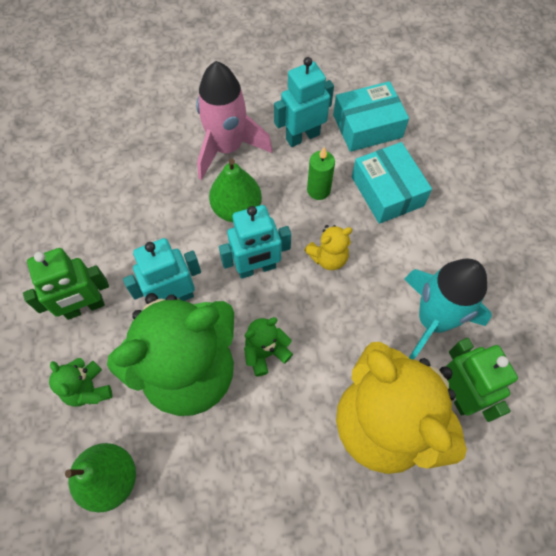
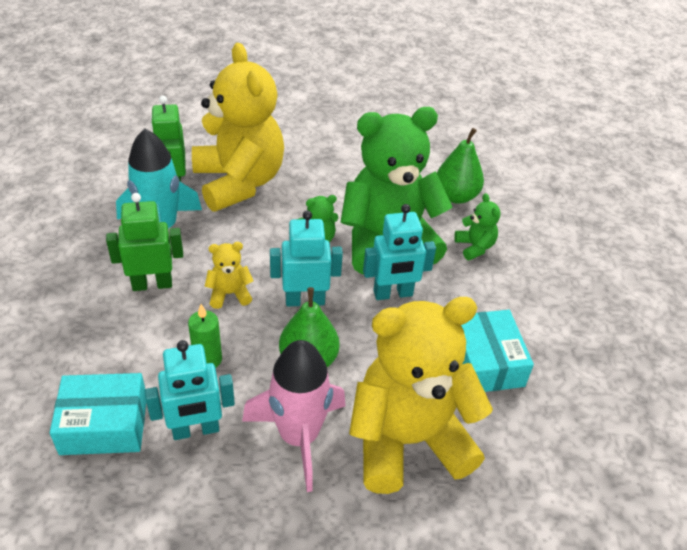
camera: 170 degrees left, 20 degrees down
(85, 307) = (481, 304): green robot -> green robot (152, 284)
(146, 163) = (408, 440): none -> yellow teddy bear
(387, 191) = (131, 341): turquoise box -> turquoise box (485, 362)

--------------------------------------------------

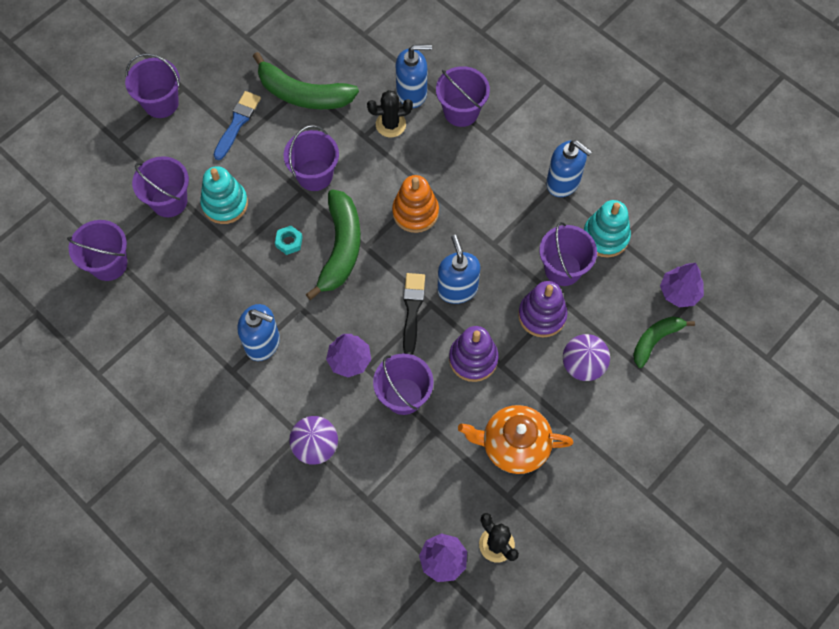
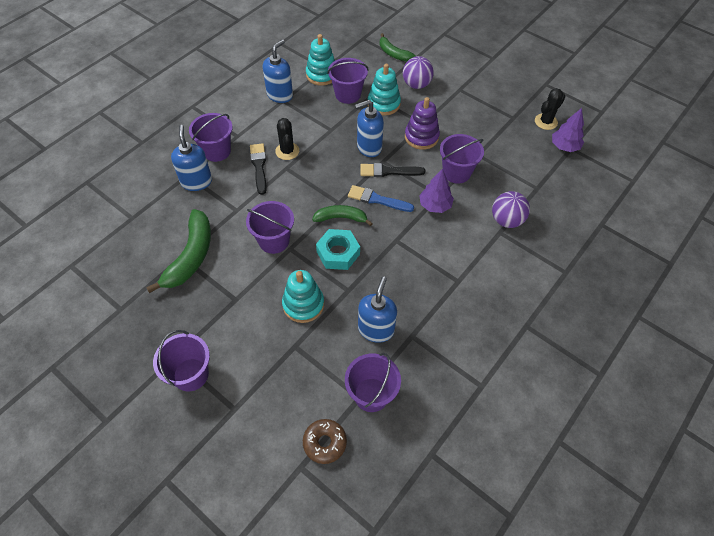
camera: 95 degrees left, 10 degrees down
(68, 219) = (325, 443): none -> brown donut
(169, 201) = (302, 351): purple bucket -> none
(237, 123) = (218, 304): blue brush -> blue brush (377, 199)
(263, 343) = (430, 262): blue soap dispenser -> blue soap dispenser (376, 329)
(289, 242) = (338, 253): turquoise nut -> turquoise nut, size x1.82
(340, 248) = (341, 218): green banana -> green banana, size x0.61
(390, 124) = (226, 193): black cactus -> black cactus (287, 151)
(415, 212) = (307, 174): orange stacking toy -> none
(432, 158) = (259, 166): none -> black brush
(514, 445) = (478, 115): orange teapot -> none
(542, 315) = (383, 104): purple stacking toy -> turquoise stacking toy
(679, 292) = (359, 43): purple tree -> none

--------------------------------------------------

• Exercise details:
Wherever the string "blue" appears in the records, copy the whole line.

• Exercise answer:
(237, 123) = (218, 304): blue brush -> blue brush (377, 199)
(263, 343) = (430, 262): blue soap dispenser -> blue soap dispenser (376, 329)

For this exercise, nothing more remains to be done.